What you have to do — Starting at the line below that contains "(365, 180) = (952, 219): black", print each line through the end of the records exactly as it appears.

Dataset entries
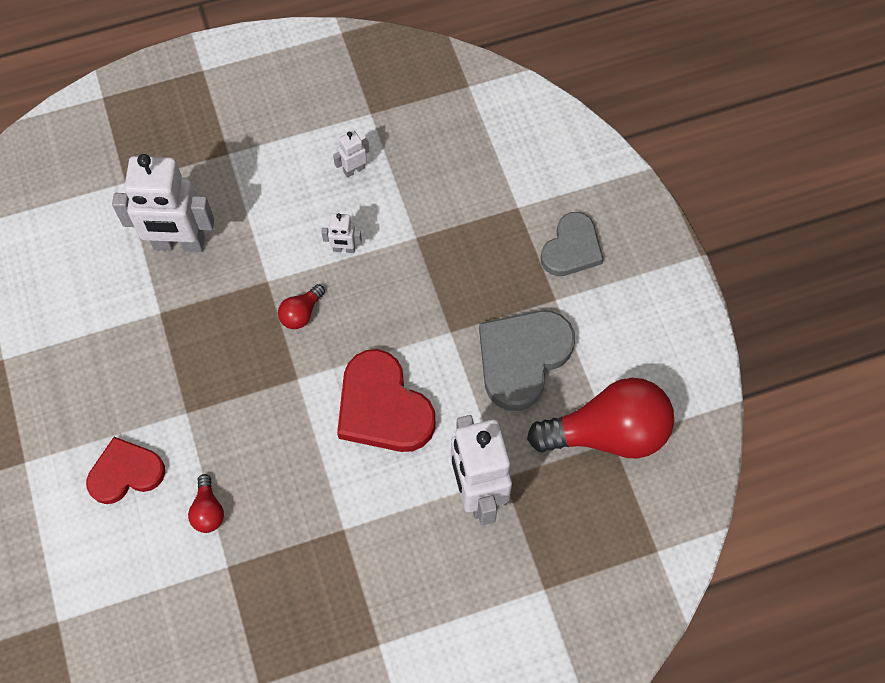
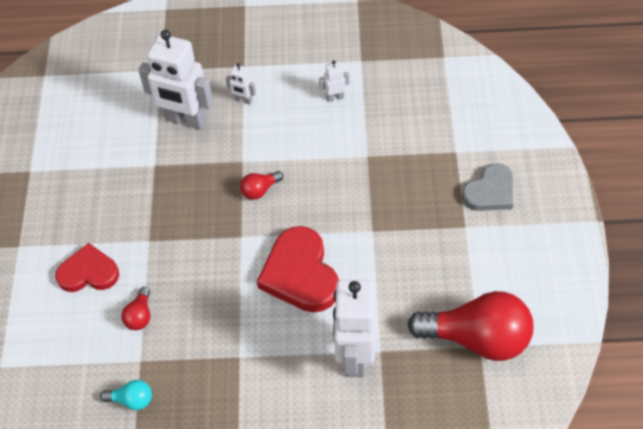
camera: 20 degrees right, 10 degrees down
(234, 617) = (132, 400): none -> turquoise light bulb
(344, 249) = (308, 151): white robot -> white robot (243, 100)
(522, 358) = (424, 264): grey heart -> none

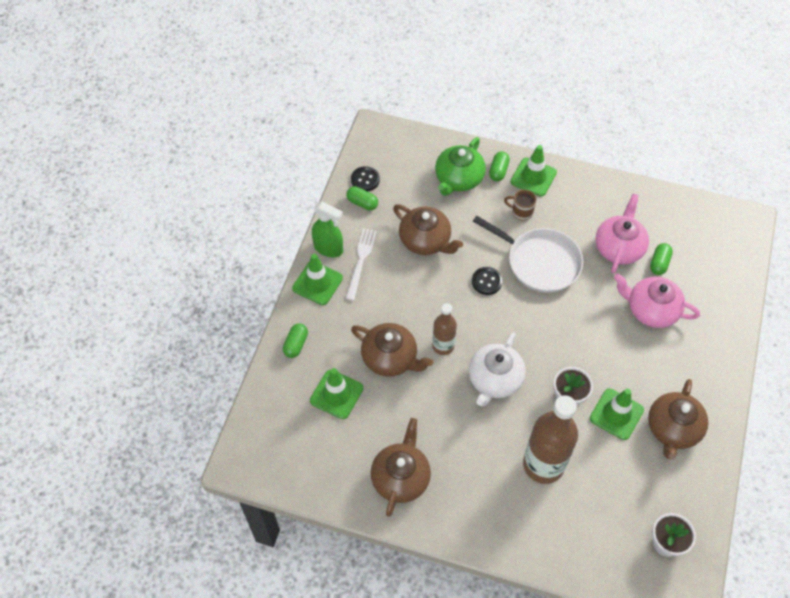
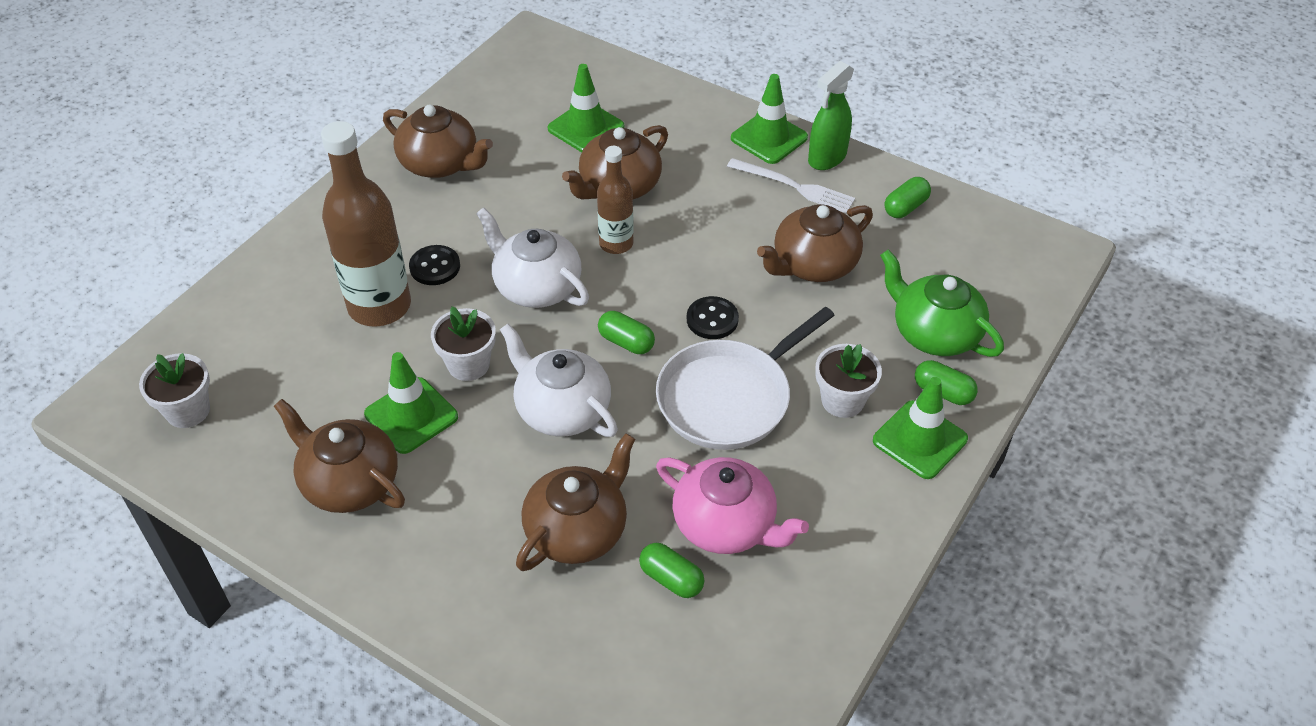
camera: 105 degrees right, 10 degrees down
(296, 344) = (676, 104): green capsule -> green capsule (626, 342)
(365, 180) = (952, 219): black button -> black button (435, 267)
(521, 212) = (842, 400): brown mug -> white flower pot
(580, 339) = (561, 409): none -> white teapot
(651, 310) = (578, 530): pink teapot -> brown teapot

Answer space —
(365, 180) = (952, 219): black button -> black button (435, 267)
(521, 212) = (842, 400): brown mug -> white flower pot
(580, 339) = (561, 409): none -> white teapot
(651, 310) = (578, 530): pink teapot -> brown teapot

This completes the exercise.